Action item
Give the lines below again, exactly as they stand, and leave out the images.

Extracted data entries
=== Section Start ===

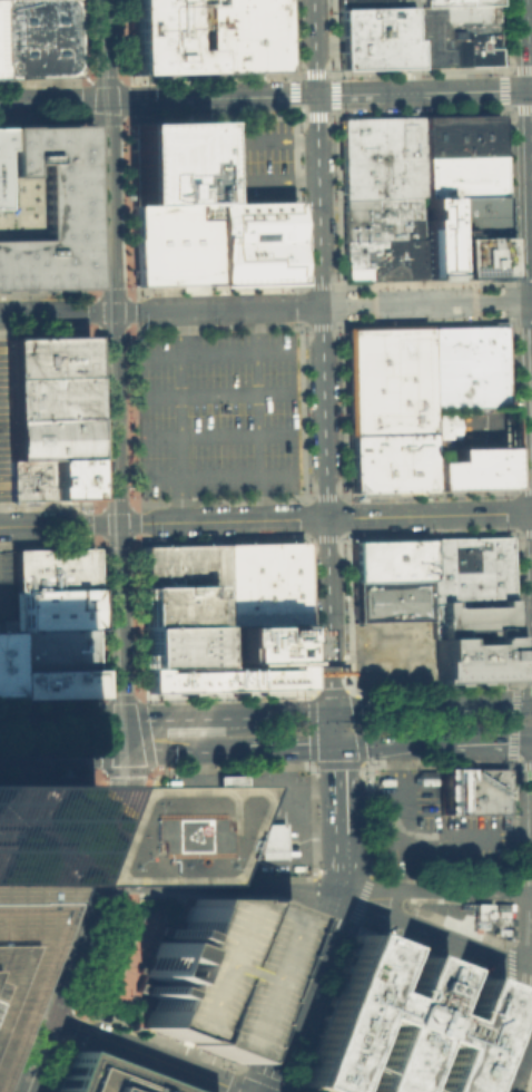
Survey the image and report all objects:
building: (454, 2)
parking lot: (454, 2)
building: (376, 3)
parking lot: (376, 3)
building: (454, 35)
building: (250, 36)
building: (169, 37)
building: (375, 37)
parking lot: (375, 37)
building: (38, 38)
road: (529, 42)
road: (526, 44)
road: (106, 49)
traffic signals: (527, 89)
road: (529, 89)
traffic signals: (314, 94)
road: (317, 94)
traffic signals: (107, 99)
road: (54, 101)
road: (518, 107)
building: (459, 134)
road: (529, 138)
building: (381, 155)
road: (219, 161)
parking lot: (253, 162)
building: (172, 164)
road: (529, 170)
building: (459, 175)
building: (0, 177)
road: (528, 195)
road: (111, 205)
building: (41, 207)
building: (475, 216)
building: (435, 236)
building: (382, 237)
building: (254, 244)
building: (174, 245)
building: (476, 257)
road: (521, 280)
road: (111, 295)
road: (531, 301)
road: (300, 307)
road: (322, 307)
road: (93, 311)
road: (129, 311)
traffic signals: (114, 312)
road: (57, 313)
road: (111, 327)
road: (523, 327)
road: (531, 335)
railway: (107, 348)
road: (214, 353)
road: (322, 356)
building: (464, 365)
building: (46, 375)
building: (385, 379)
road: (215, 393)
parking lot: (216, 413)
road: (256, 413)
road: (96, 416)
road: (177, 416)
road: (116, 417)
parking lot: (3, 426)
road: (217, 434)
building: (48, 437)
building: (388, 461)
building: (469, 468)
road: (218, 474)
building: (69, 478)
building: (27, 479)
road: (523, 490)
railway: (92, 491)
road: (116, 505)
road: (514, 510)
road: (429, 514)
road: (222, 520)
road: (132, 521)
road: (100, 522)
traffic signals: (117, 522)
road: (59, 524)
road: (523, 531)
road: (341, 534)
road: (117, 539)
building: (389, 559)
building: (51, 567)
building: (467, 567)
building: (262, 582)
building: (181, 583)
parking lot: (5, 590)
building: (390, 600)
building: (52, 608)
building: (468, 618)
road: (120, 620)
building: (179, 645)
building: (52, 648)
building: (470, 659)
building: (241, 661)
building: (6, 663)
street lamp: (517, 675)
building: (53, 681)
road: (104, 704)
road: (483, 708)
road: (279, 712)
traffic signals: (331, 712)
traffic signals: (124, 717)
road: (68, 718)
road: (6, 719)
road: (332, 728)
road: (126, 734)
road: (432, 741)
traffic signals: (332, 745)
road: (287, 746)
road: (185, 750)
road: (91, 752)
traffic signals: (127, 752)
road: (27, 754)
building: (448, 788)
building: (481, 790)
road: (402, 791)
road: (264, 795)
building: (231, 797)
gas station: (231, 797)
road: (335, 808)
road: (118, 819)
parking lot: (185, 820)
railway: (109, 823)
parking lot: (432, 830)
building: (36, 836)
building: (251, 838)
road: (434, 840)
fountain: (148, 852)
road: (212, 861)
road: (366, 880)
road: (76, 883)
traffic signals: (95, 883)
road: (214, 884)
road: (336, 886)
road: (431, 891)
road: (392, 905)
building: (484, 912)
parking lot: (471, 914)
road: (432, 936)
building: (15, 943)
road: (73, 950)
road: (509, 951)
building: (210, 971)
parking lot: (210, 971)
road: (520, 991)
road: (294, 995)
road: (50, 998)
road: (20, 1006)
road: (33, 1009)
traffic signals: (52, 1017)
railway: (38, 1018)
building: (397, 1025)
road: (37, 1033)
road: (7, 1042)
railway: (18, 1046)
road: (517, 1051)
road: (150, 1054)
road: (41, 1055)
road: (254, 1075)
building: (98, 1077)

=== Section End ===

Answer space
Survey the image and report all objects:
building: (454, 2)
parking lot: (454, 2)
building: (376, 3)
parking lot: (376, 3)
building: (454, 35)
building: (250, 36)
building: (169, 37)
building: (375, 37)
parking lot: (375, 37)
building: (38, 38)
road: (529, 42)
road: (526, 44)
road: (106, 49)
traffic signals: (527, 89)
road: (529, 89)
traffic signals: (314, 94)
road: (317, 94)
traffic signals: (107, 99)
road: (54, 101)
road: (518, 107)
building: (459, 134)
road: (529, 138)
building: (381, 155)
road: (219, 161)
parking lot: (253, 162)
building: (172, 164)
road: (529, 170)
building: (459, 175)
building: (0, 177)
road: (528, 195)
road: (111, 205)
building: (41, 207)
building: (475, 216)
building: (435, 236)
building: (382, 237)
building: (254, 244)
building: (174, 245)
building: (476, 257)
road: (521, 280)
road: (111, 295)
road: (531, 301)
road: (300, 307)
road: (322, 307)
road: (93, 311)
road: (129, 311)
traffic signals: (114, 312)
road: (57, 313)
road: (111, 327)
road: (523, 327)
road: (531, 335)
railway: (107, 348)
road: (214, 353)
road: (322, 356)
building: (464, 365)
building: (46, 375)
building: (385, 379)
road: (215, 393)
parking lot: (216, 413)
road: (256, 413)
road: (96, 416)
road: (177, 416)
road: (116, 417)
parking lot: (3, 426)
road: (217, 434)
building: (48, 437)
building: (388, 461)
building: (469, 468)
road: (218, 474)
building: (69, 478)
building: (27, 479)
road: (523, 490)
railway: (92, 491)
road: (116, 505)
road: (514, 510)
road: (429, 514)
road: (222, 520)
road: (132, 521)
road: (100, 522)
traffic signals: (117, 522)
road: (59, 524)
road: (523, 531)
road: (341, 534)
road: (117, 539)
building: (389, 559)
building: (51, 567)
building: (467, 567)
building: (262, 582)
building: (181, 583)
parking lot: (5, 590)
building: (390, 600)
building: (52, 608)
building: (468, 618)
road: (120, 620)
building: (179, 645)
building: (52, 648)
building: (470, 659)
building: (241, 661)
building: (6, 663)
street lamp: (517, 675)
building: (53, 681)
road: (104, 704)
road: (483, 708)
road: (279, 712)
traffic signals: (331, 712)
traffic signals: (124, 717)
road: (68, 718)
road: (6, 719)
road: (332, 728)
road: (126, 734)
road: (432, 741)
traffic signals: (332, 745)
road: (287, 746)
road: (185, 750)
road: (91, 752)
traffic signals: (127, 752)
road: (27, 754)
building: (448, 788)
building: (481, 790)
road: (402, 791)
road: (264, 795)
building: (231, 797)
gas station: (231, 797)
road: (335, 808)
road: (118, 819)
parking lot: (185, 820)
railway: (109, 823)
parking lot: (432, 830)
building: (36, 836)
building: (251, 838)
road: (434, 840)
fountain: (148, 852)
road: (212, 861)
road: (366, 880)
road: (76, 883)
traffic signals: (95, 883)
road: (214, 884)
road: (336, 886)
road: (431, 891)
road: (392, 905)
building: (484, 912)
parking lot: (471, 914)
road: (432, 936)
building: (15, 943)
road: (73, 950)
road: (509, 951)
building: (210, 971)
parking lot: (210, 971)
road: (520, 991)
road: (294, 995)
road: (50, 998)
road: (20, 1006)
road: (33, 1009)
traffic signals: (52, 1017)
railway: (38, 1018)
building: (397, 1025)
road: (37, 1033)
road: (7, 1042)
railway: (18, 1046)
road: (517, 1051)
road: (150, 1054)
road: (41, 1055)
road: (254, 1075)
building: (98, 1077)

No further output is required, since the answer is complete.